-- Begin Data lines --

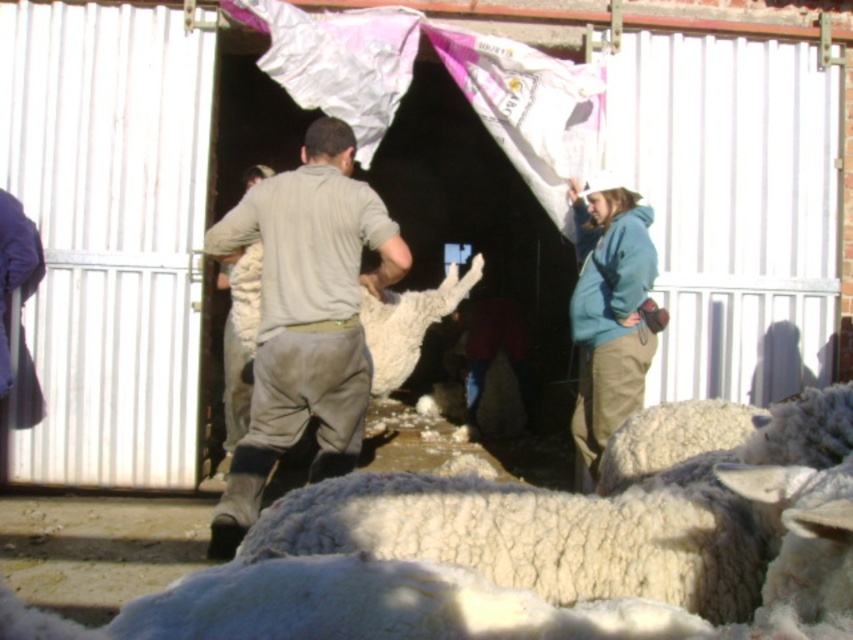
Question: Is white woolen sheep at center closer to camera compared to gray cotton shirt at center?

Choices:
 (A) yes
 (B) no

Answer: (A)

Question: Among these objects, which one is farthest from the camera?

Choices:
 (A) gray cotton shirt at center
 (B) white woolen sheep at center

Answer: (A)

Question: Considering the real-world distances, which object is closest to the gray cotton shirt at center?

Choices:
 (A) white woolen sheep at center
 (B) white fluffy wool at center

Answer: (B)

Question: In this image, where is white woolen sheep at center located relative to gray cotton shirt at center?

Choices:
 (A) below
 (B) above

Answer: (A)

Question: Is white woolen sheep at center closer to the viewer compared to white fluffy wool at center?

Choices:
 (A) yes
 (B) no

Answer: (A)

Question: Among these points, which one is nearest to the camera?

Choices:
 (A) (532, 584)
 (B) (380, 301)

Answer: (A)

-- End Data lines --

> Task details: Rewrite the listing with each occurrence of "gray cotton shirt" changed to "blue denim shirt" and everything else left the same. Leave out the pictures.

> The answer:
Question: Is white woolen sheep at center closer to camera compared to blue denim shirt at center?

Choices:
 (A) yes
 (B) no

Answer: (A)

Question: Among these objects, which one is farthest from the camera?

Choices:
 (A) blue denim shirt at center
 (B) white woolen sheep at center

Answer: (A)

Question: Considering the real-world distances, which object is closest to the blue denim shirt at center?

Choices:
 (A) white woolen sheep at center
 (B) white fluffy wool at center

Answer: (B)

Question: In this image, where is white woolen sheep at center located relative to blue denim shirt at center?

Choices:
 (A) below
 (B) above

Answer: (A)

Question: Is white woolen sheep at center closer to the viewer compared to white fluffy wool at center?

Choices:
 (A) yes
 (B) no

Answer: (A)

Question: Among these points, which one is nearest to the camera?

Choices:
 (A) (532, 584)
 (B) (380, 301)

Answer: (A)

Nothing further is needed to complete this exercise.